- [Work order]:
Retype, word for word, only the lines from the one with "orange 1x1 brick" through the last line of the data below.

- [Material for the task]:
______________________________

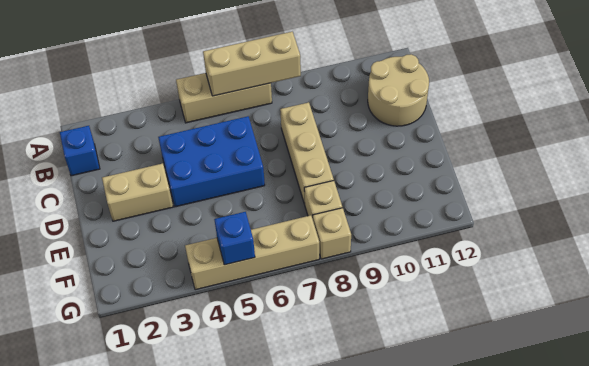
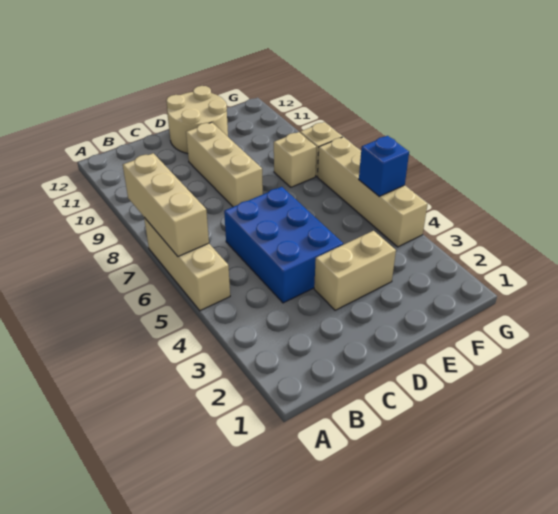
blue 1x1 brick [60,126,100,176] -> none
tan 2x2 round brick [368,54,429,126] -> tan 2x2 round brick moved to [166,86,228,154]
tan 1x3 brick [280,102,334,204] -> tan 1x3 brick turned to [186,122,263,207]
tan 1x2 brick [102,163,173,221] -> tan 1x2 brick turned to [314,231,396,310]

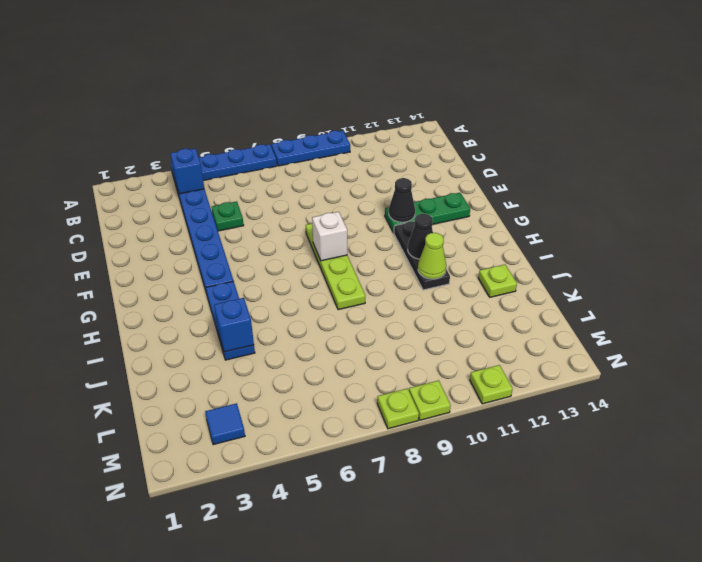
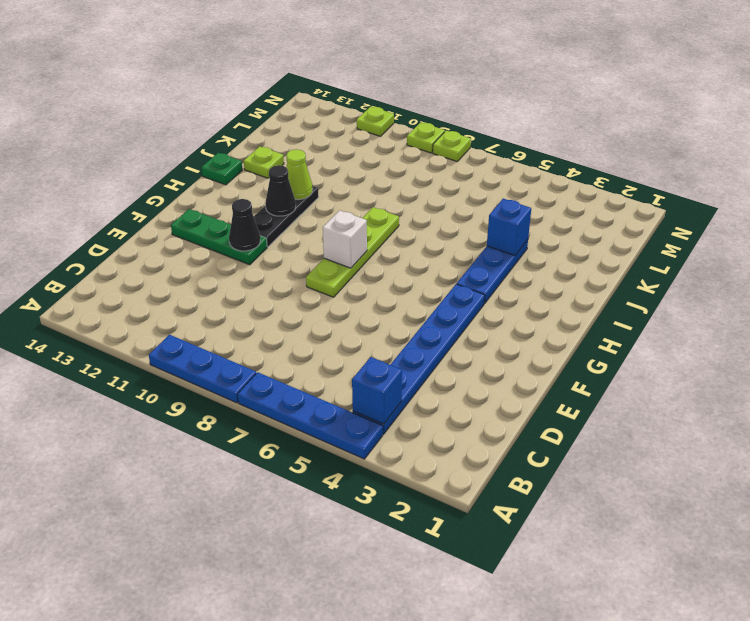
green 1x1 plate [212,201,244,231] -> green 1x1 plate moved to [202,153,242,185]
blue 1x1 tile [205,403,245,445] -> none

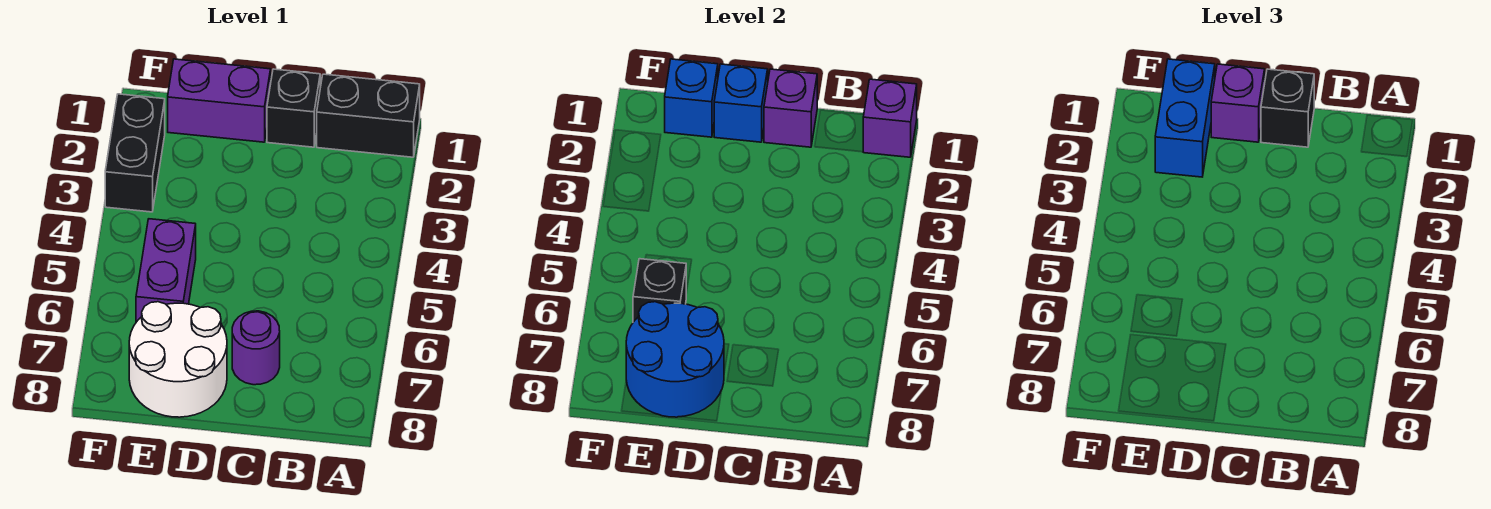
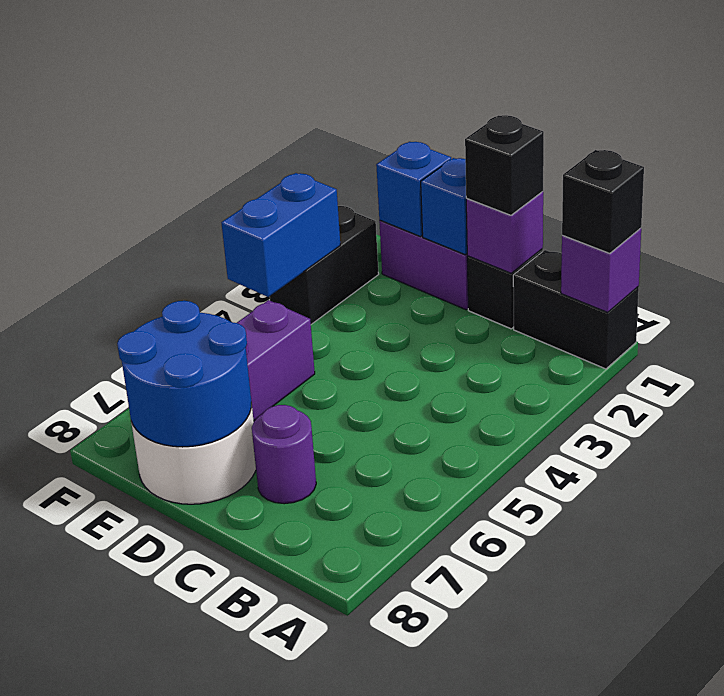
purple 1x1 brick [1211,64,1265,142] -> none
blue 1x2 brick [1155,59,1215,177] -> blue 1x2 brick moved to [221,173,340,297]
black 1x1 brick [633,259,686,322] -> black 1x1 brick moved to [562,150,644,253]

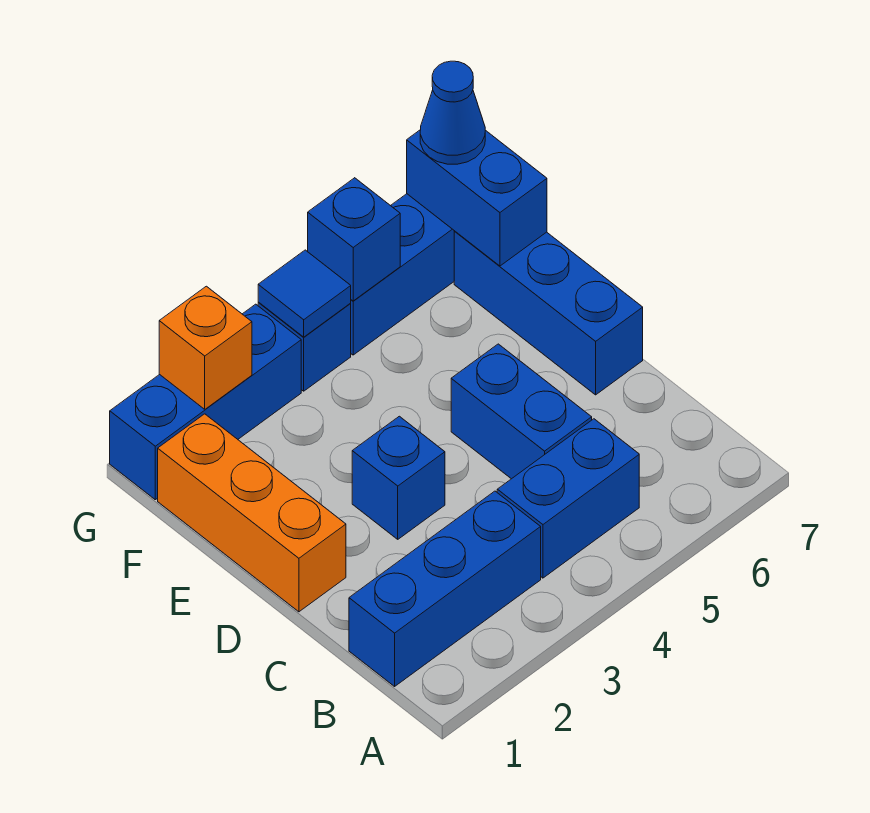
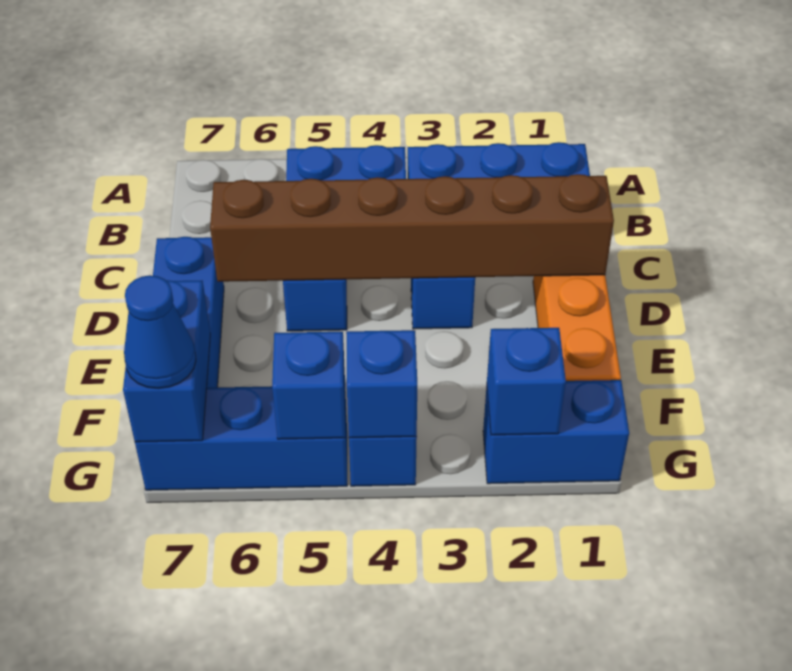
none -> brown 1x6 brick [210,174,614,282]
blue 1x3 brick [110,304,301,500] -> blue 1x2 brick [483,380,629,484]
orange 1x1 brick [159,286,252,409] -> blue 1x1 brick [487,328,566,435]
blue 1x1 tile [258,250,351,337] -> blue 1x1 brick [346,330,417,438]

______________________________

- [Task output]:
orange 1x1 brick [159,286,252,409] -> blue 1x1 brick [487,328,566,435]
blue 1x1 tile [258,250,351,337] -> blue 1x1 brick [346,330,417,438]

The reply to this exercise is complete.